▼

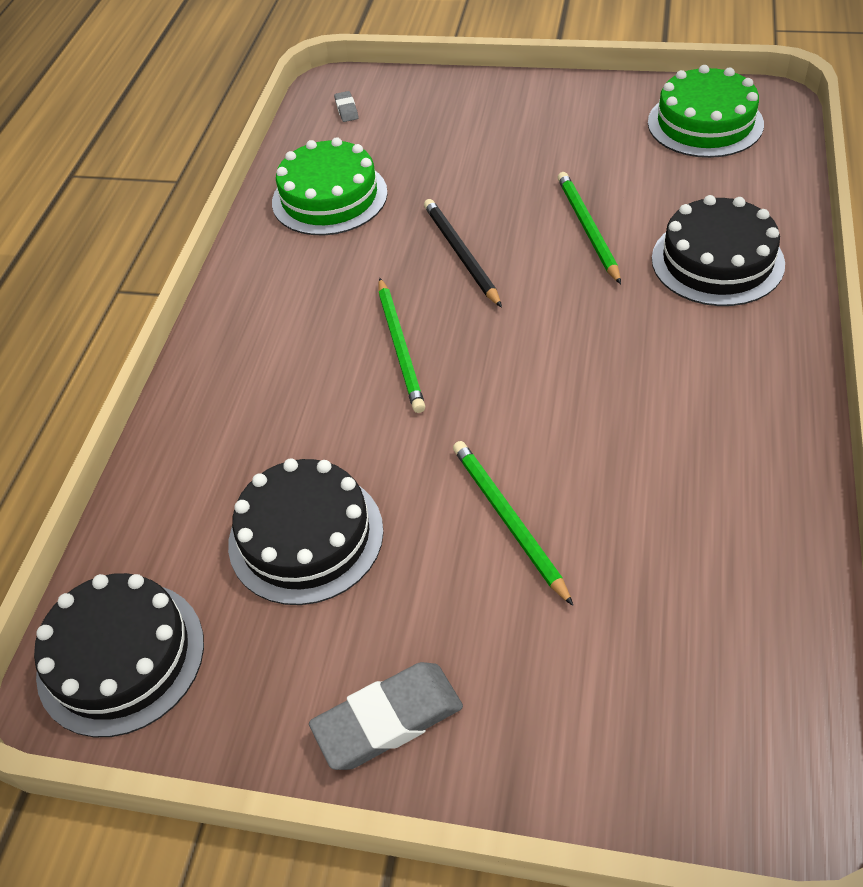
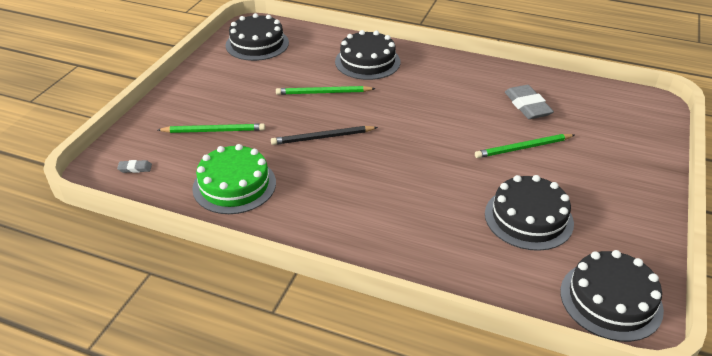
camera: 85 degrees left, 10 degrees down
(388, 720) = (636, 199): grey eraser -> grey eraser (527, 106)
(400, 347) = (393, 169): green pencil -> green pencil (214, 131)
(705, 123) = (257, 44): green cake -> black cake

▲

> _Your assignment_:
Starting at the line that contains "(400, 347) = (393, 169): green", repeat each line exactly through the last one in the listing. Include both of those lines and nothing more.

> _Task response_:
(400, 347) = (393, 169): green pencil -> green pencil (214, 131)
(705, 123) = (257, 44): green cake -> black cake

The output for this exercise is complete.